**Task description**
Go over the data and keep only the lines that include "watering".

Object transformation records
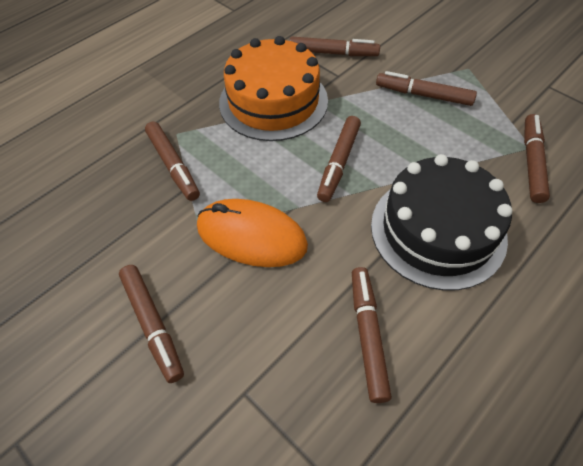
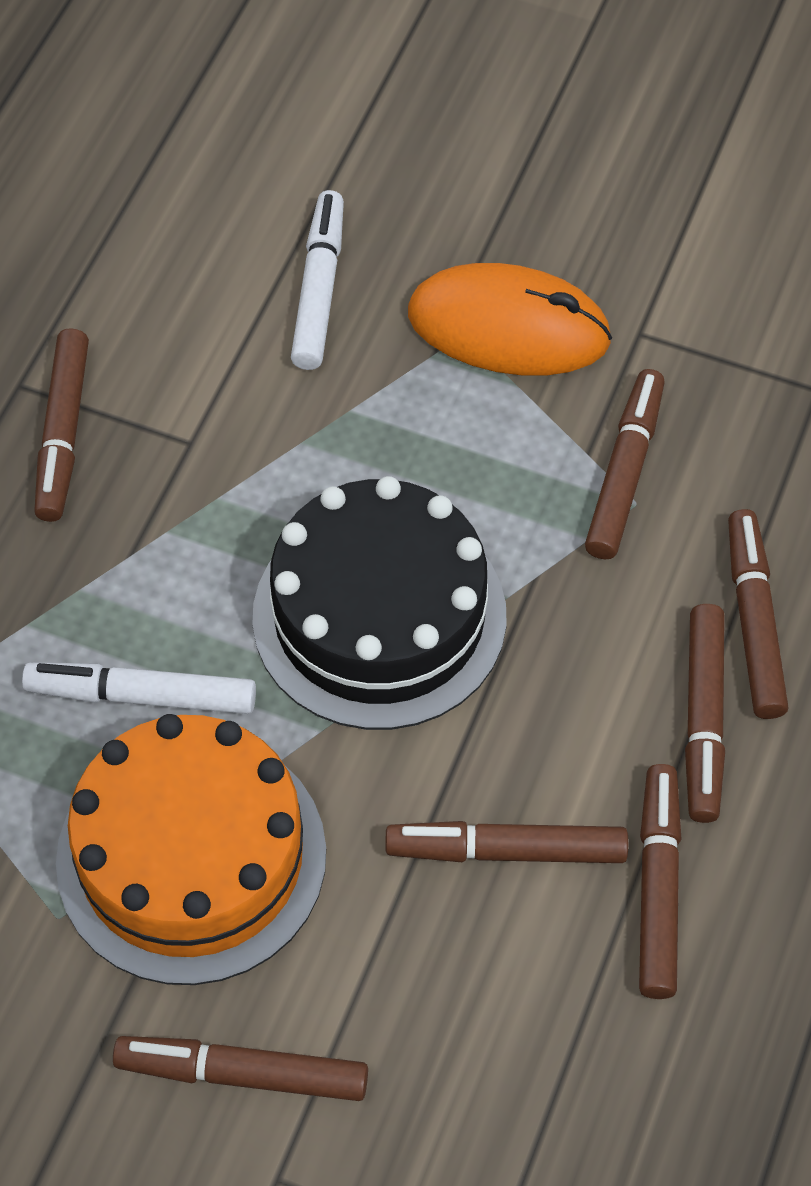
white marker: 0 -> 2

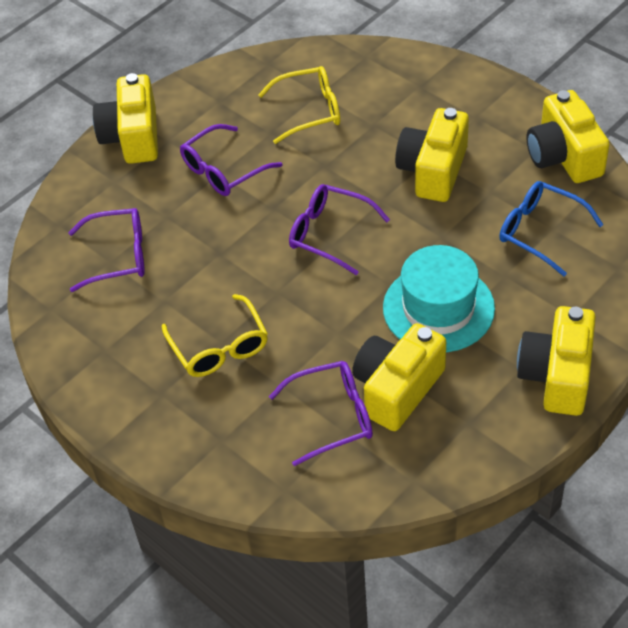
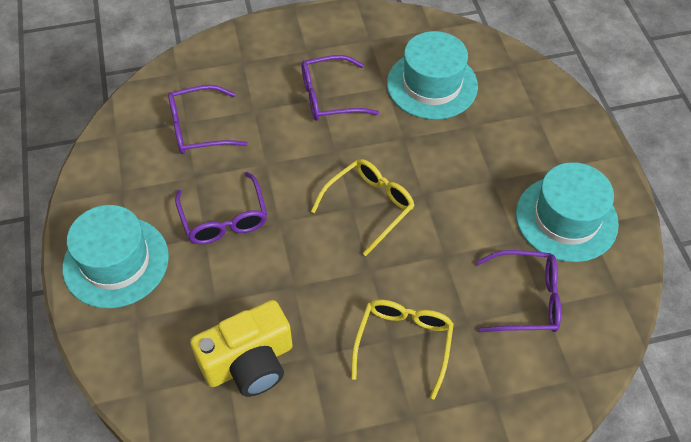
blue glasses: 1 -> 0
turquoise hat: 1 -> 3
yellow camera: 5 -> 1

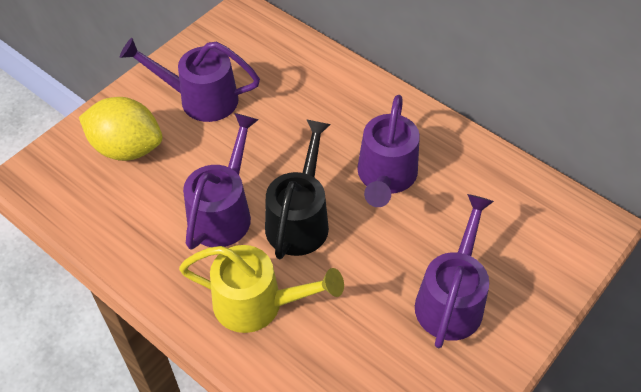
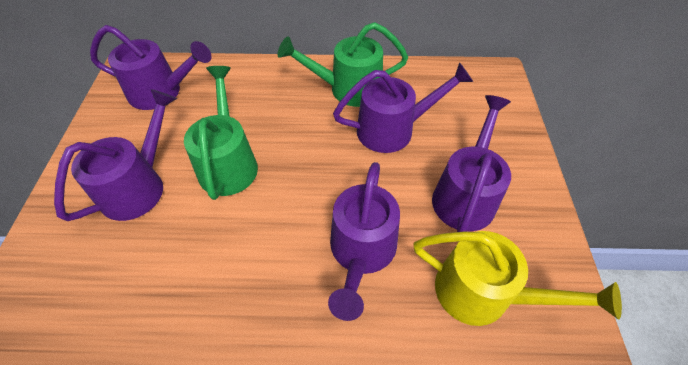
black watering can: 1 -> 0
green watering can: 0 -> 2
purple watering can: 4 -> 5
yellow lemon: 1 -> 0

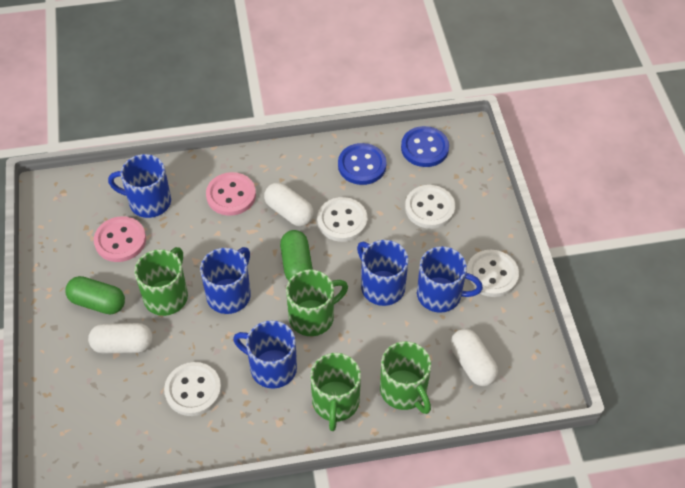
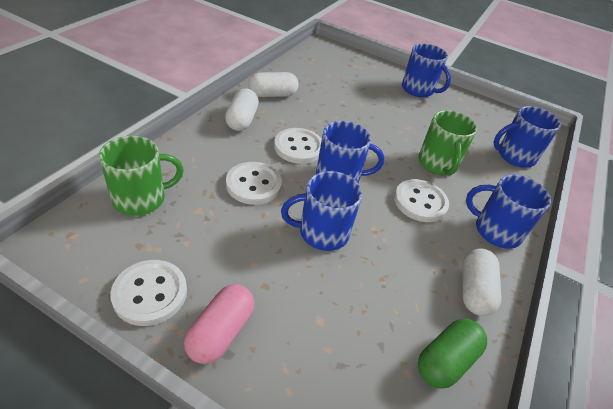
blue button: 2 -> 0
green capsule: 2 -> 1
green mug: 4 -> 2
pink button: 2 -> 0
pink capsule: 0 -> 1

**Expected answer**
black watering can: 1 -> 0
green watering can: 0 -> 2
purple watering can: 4 -> 5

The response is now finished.